[Recorded data]
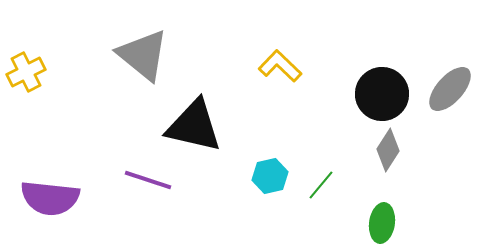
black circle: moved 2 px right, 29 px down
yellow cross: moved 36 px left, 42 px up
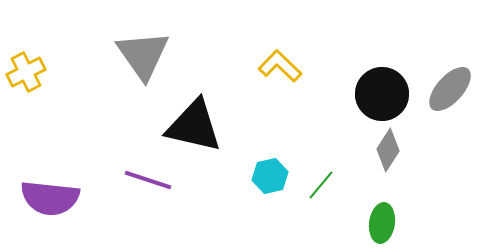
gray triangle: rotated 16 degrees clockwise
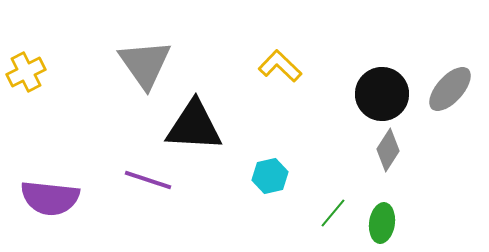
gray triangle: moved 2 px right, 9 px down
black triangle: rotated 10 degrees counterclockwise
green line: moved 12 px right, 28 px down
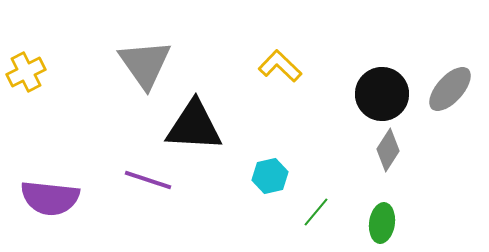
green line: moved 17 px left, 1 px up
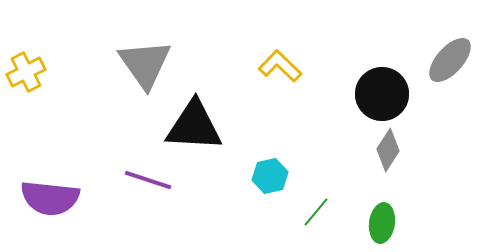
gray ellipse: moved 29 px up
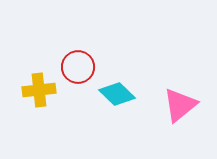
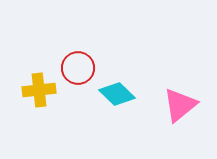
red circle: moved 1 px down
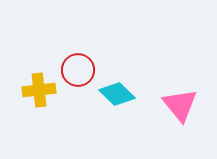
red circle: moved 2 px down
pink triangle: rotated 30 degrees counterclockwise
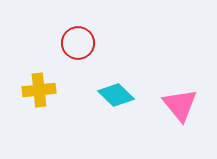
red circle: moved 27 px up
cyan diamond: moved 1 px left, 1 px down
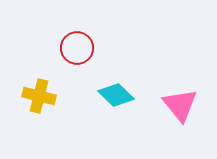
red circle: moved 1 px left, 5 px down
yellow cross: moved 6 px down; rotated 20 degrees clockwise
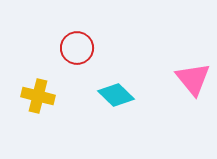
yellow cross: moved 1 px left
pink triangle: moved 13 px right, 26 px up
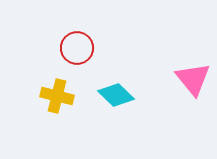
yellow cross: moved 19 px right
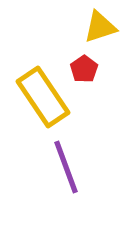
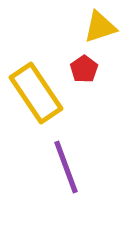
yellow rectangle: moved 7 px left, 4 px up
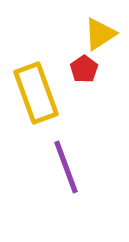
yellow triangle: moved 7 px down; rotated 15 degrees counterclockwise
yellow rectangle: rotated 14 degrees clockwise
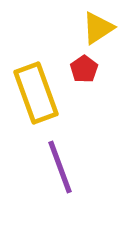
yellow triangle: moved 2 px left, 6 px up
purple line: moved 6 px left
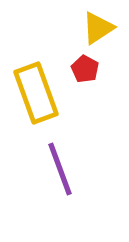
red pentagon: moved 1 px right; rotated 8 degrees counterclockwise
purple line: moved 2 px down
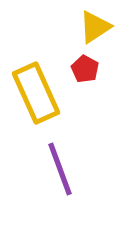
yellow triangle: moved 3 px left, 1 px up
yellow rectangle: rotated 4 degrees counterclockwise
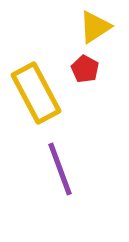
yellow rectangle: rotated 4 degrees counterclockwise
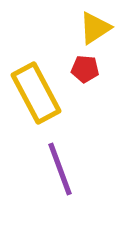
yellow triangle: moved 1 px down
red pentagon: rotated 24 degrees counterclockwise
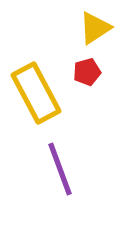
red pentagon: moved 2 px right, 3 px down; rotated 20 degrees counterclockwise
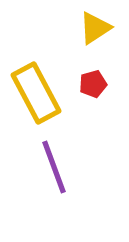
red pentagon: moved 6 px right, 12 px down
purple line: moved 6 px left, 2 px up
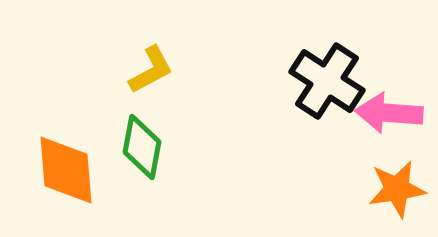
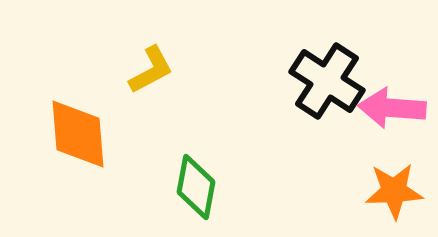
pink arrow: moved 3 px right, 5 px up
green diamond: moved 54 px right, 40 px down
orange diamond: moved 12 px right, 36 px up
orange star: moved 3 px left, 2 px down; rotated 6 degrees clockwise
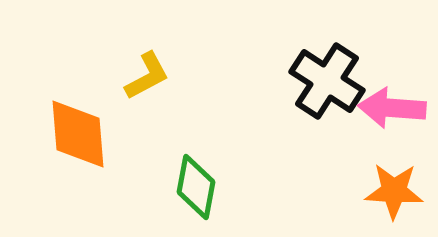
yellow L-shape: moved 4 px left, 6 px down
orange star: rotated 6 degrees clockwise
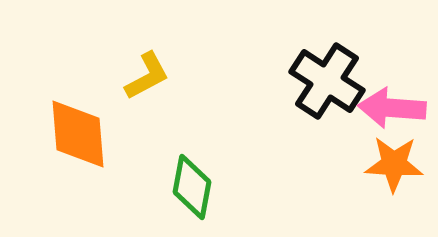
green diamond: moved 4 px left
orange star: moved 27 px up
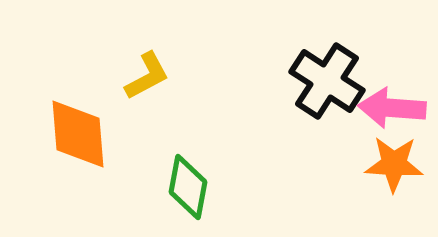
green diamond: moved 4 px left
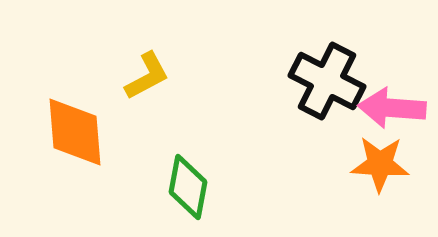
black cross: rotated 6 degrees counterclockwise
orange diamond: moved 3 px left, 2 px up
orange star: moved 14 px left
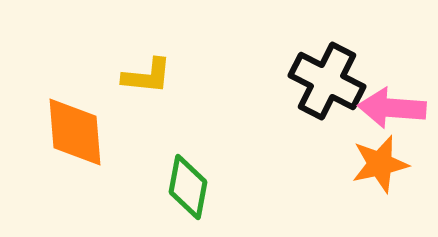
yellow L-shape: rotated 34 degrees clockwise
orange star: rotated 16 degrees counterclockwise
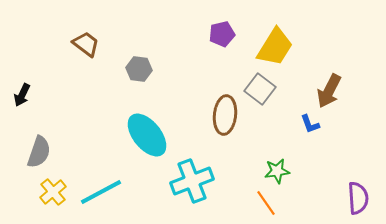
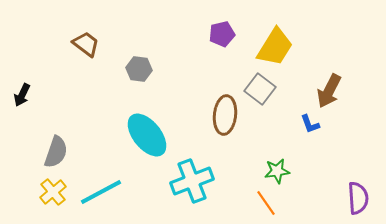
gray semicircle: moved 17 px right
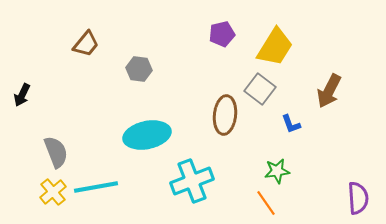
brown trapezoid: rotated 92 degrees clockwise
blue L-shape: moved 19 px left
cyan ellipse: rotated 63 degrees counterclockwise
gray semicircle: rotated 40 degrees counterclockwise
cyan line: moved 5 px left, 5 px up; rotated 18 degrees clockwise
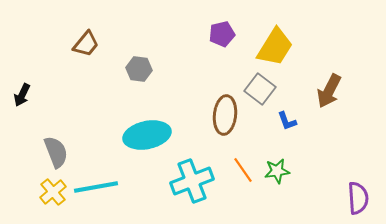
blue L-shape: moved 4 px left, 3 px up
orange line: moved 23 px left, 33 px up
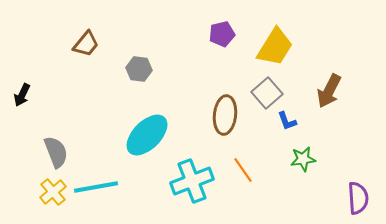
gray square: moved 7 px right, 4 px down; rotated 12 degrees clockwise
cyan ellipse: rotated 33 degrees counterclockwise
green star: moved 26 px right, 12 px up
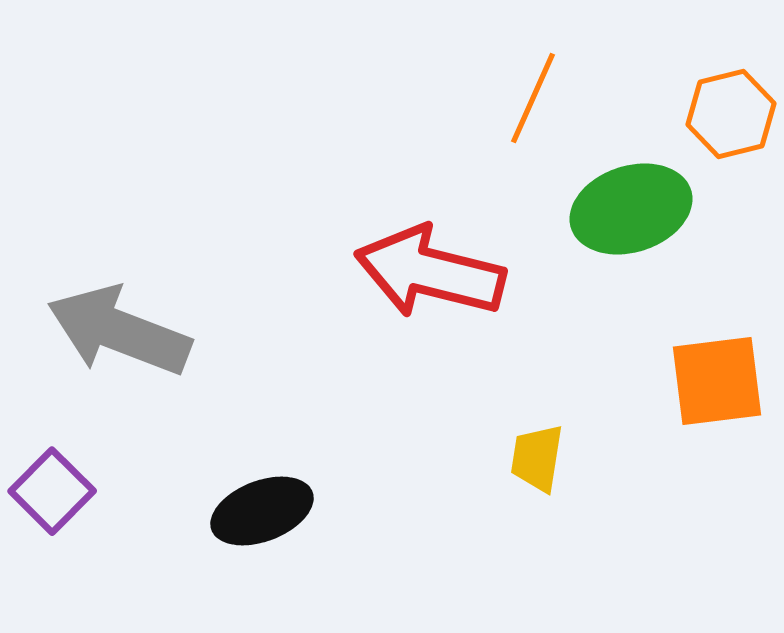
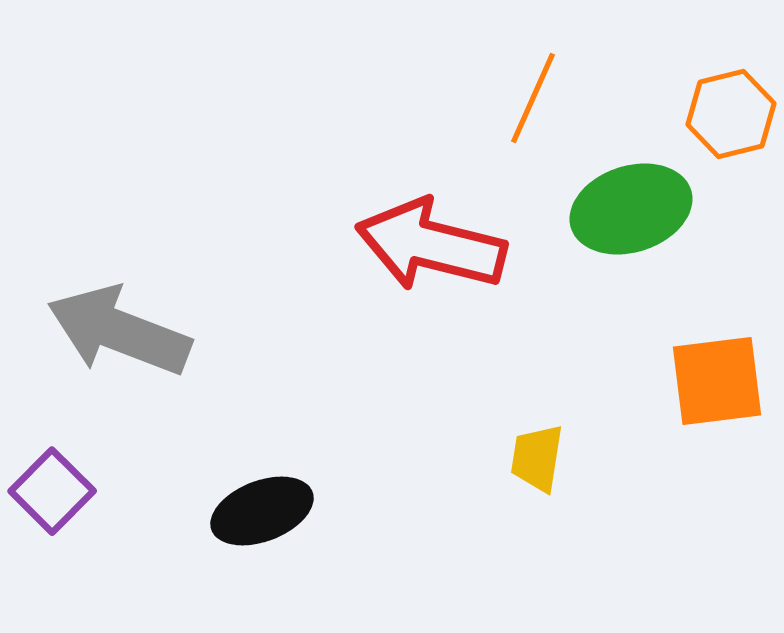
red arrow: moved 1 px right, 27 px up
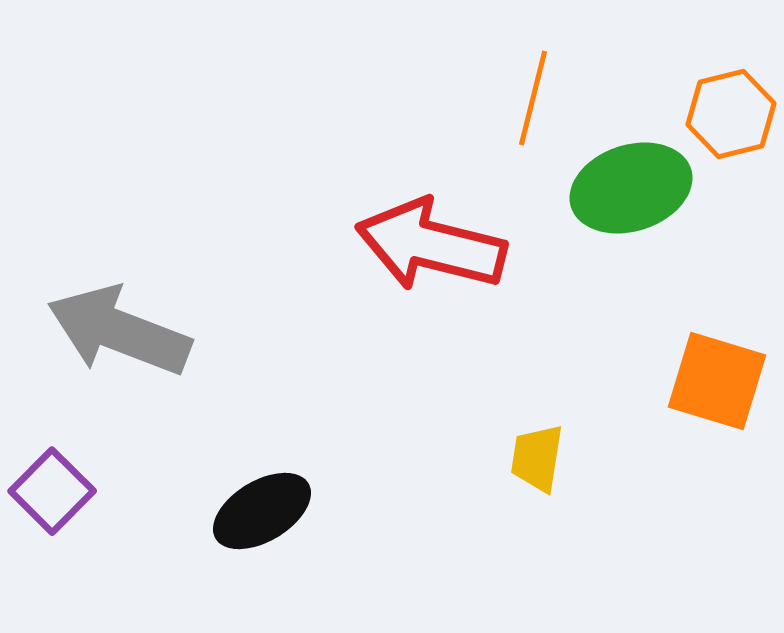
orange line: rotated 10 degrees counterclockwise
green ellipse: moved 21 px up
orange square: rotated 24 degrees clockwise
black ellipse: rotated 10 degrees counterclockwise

What to produce >> Pick out every line of the records containing the string "orange" with its case matched, and copy each of those lines.

Worked answer >>
orange diamond: moved 12 px right, 36 px up
orange star: moved 3 px left, 2 px down; rotated 6 degrees clockwise
orange star: rotated 6 degrees clockwise
orange star: moved 27 px up
orange diamond: moved 3 px left, 2 px up
orange star: moved 14 px left
orange star: rotated 16 degrees counterclockwise
orange line: moved 23 px left, 33 px up
orange line: rotated 10 degrees counterclockwise
orange square: rotated 24 degrees clockwise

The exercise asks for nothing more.